___ DATASET EXTRACT

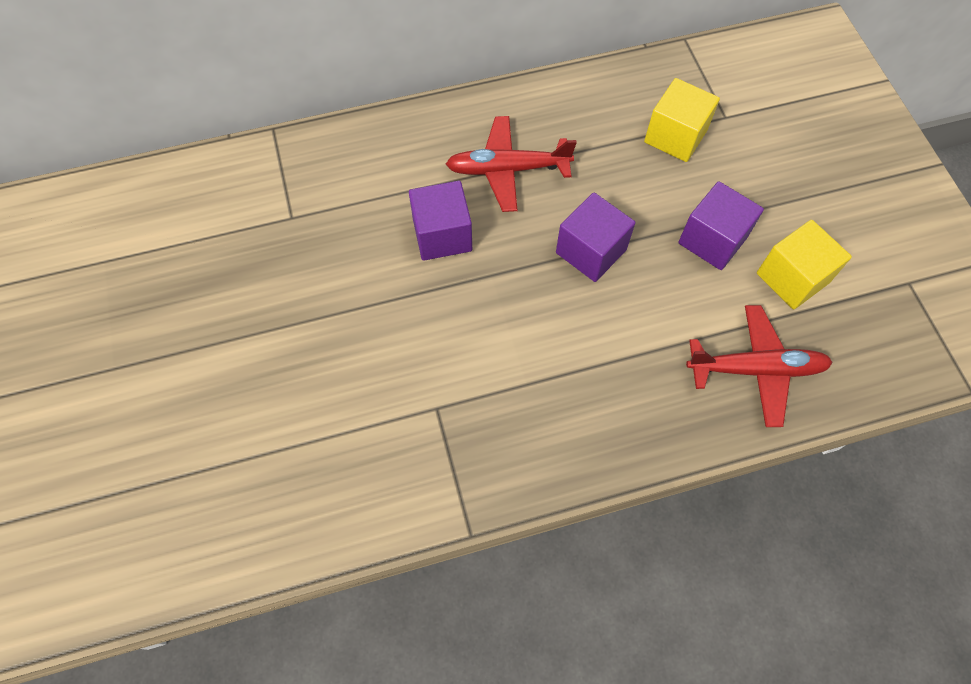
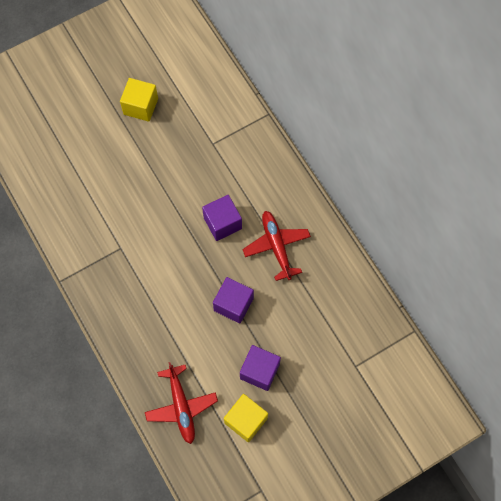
camera: 75 degrees right, 5 degrees up
(675, 136) = (330, 338): yellow cube -> yellow cube (140, 106)

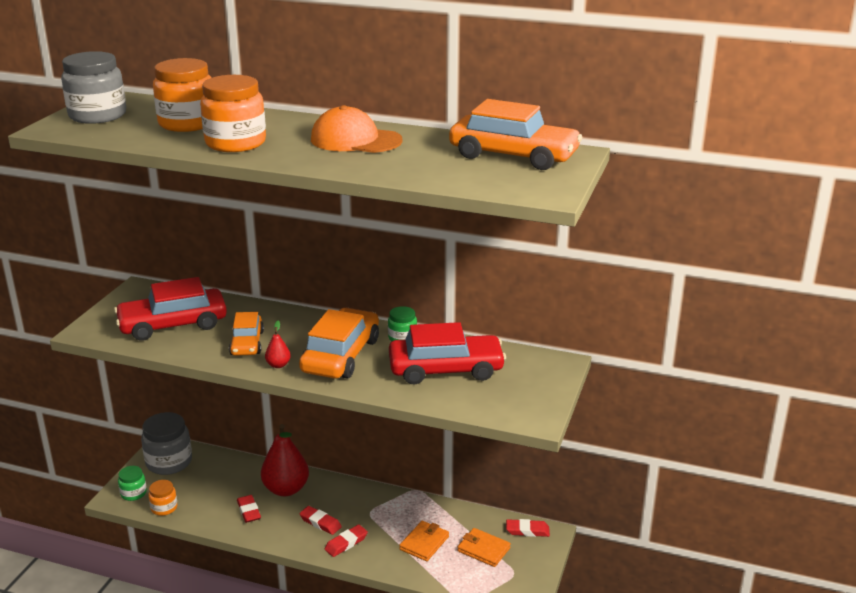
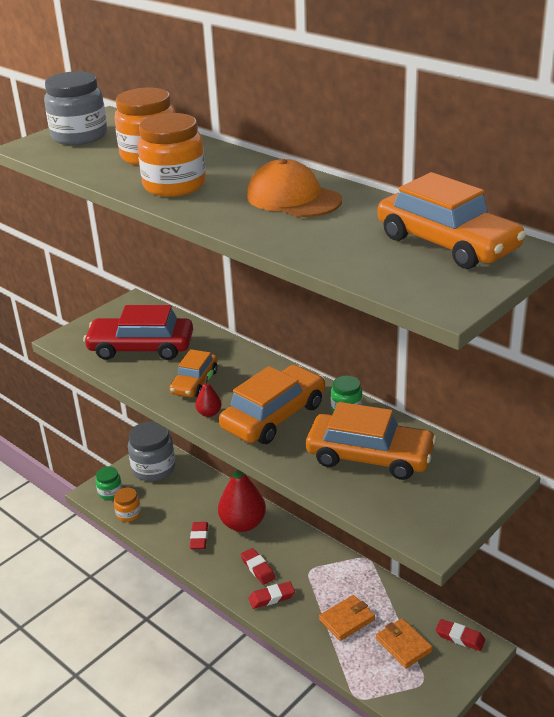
camera: 25 degrees right, 5 degrees up
(446, 369) = (369, 457): red car -> orange car

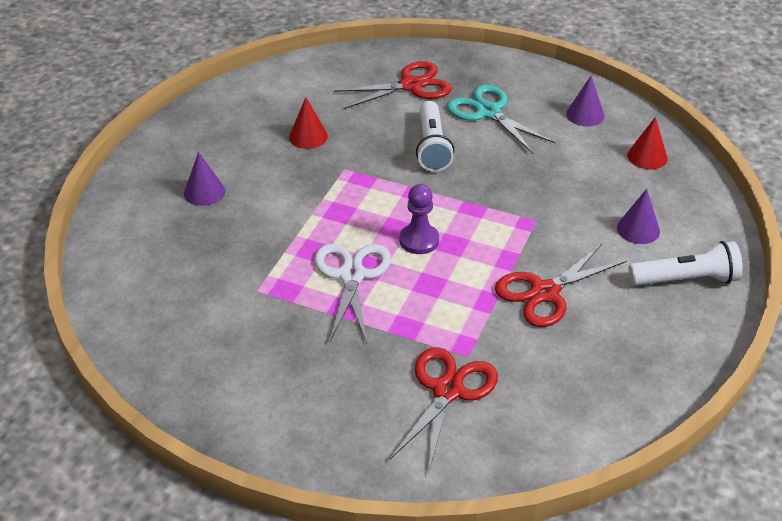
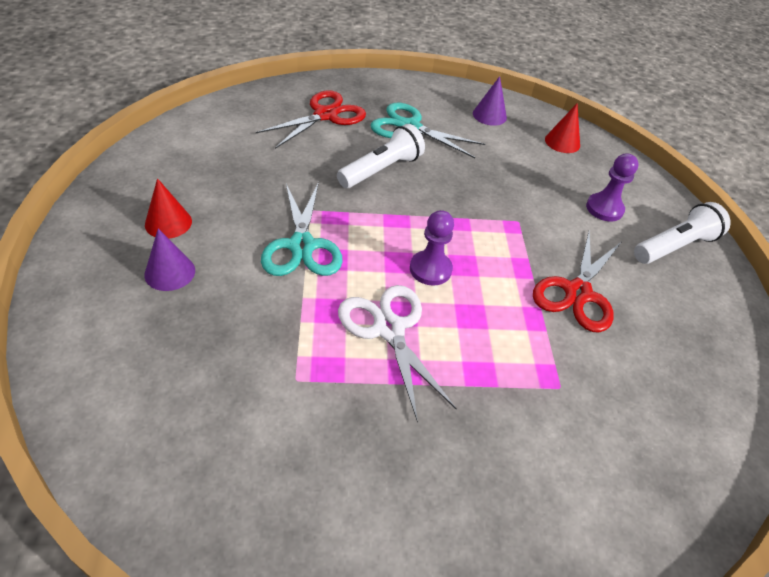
camera: 30 degrees left, 5 degrees up
(308, 136) = (254, 184): red cone -> red cone (168, 223)
(319, 196) = (302, 245): none -> turquoise scissors
(432, 147) = (381, 170): white flashlight -> white flashlight turned 105 degrees counterclockwise
(447, 390) = (570, 438): red scissors -> none
(638, 229) = (604, 209): purple cone -> purple pawn

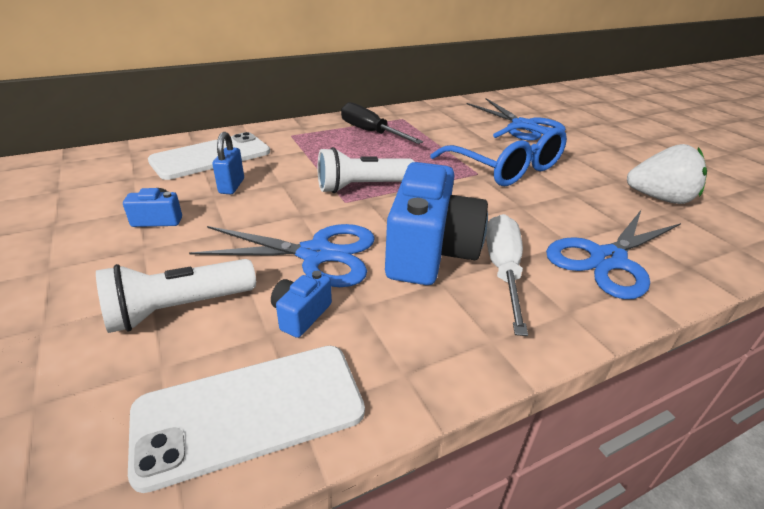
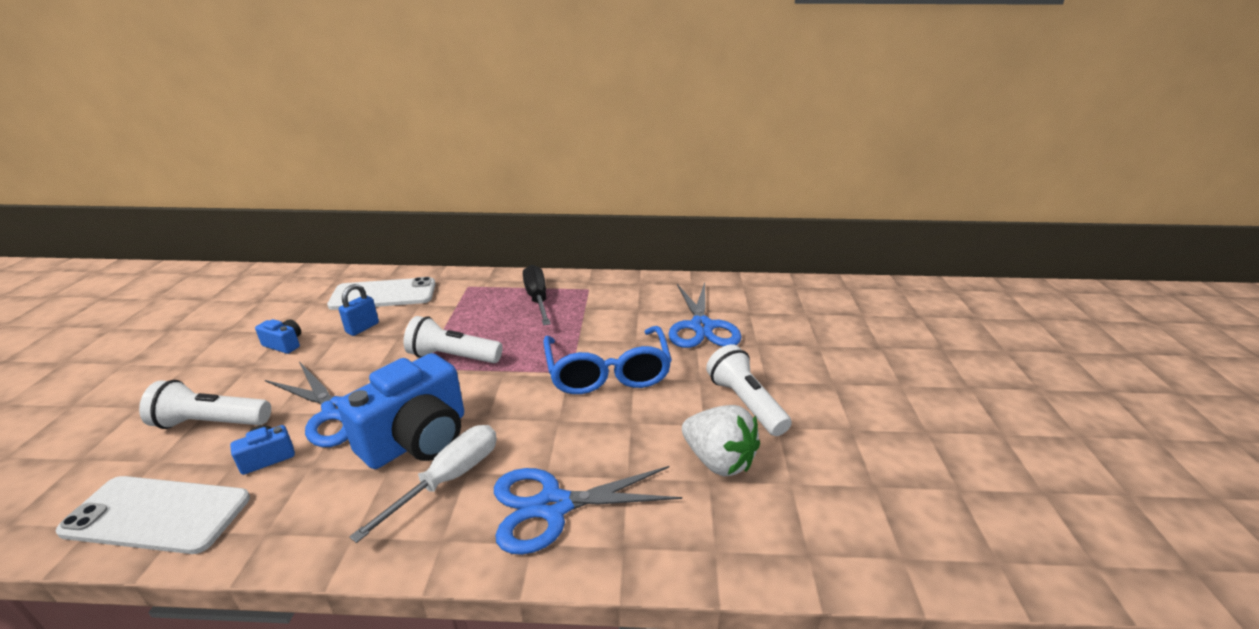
camera: 30 degrees right, 5 degrees down
(621, 162) = (745, 403): none -> white flashlight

______

• _EXERCISE INSTRUCTIONS_: Reply with the number of lines in the data that include the string "none" and nothing else.

• _ANSWER BOX_: 3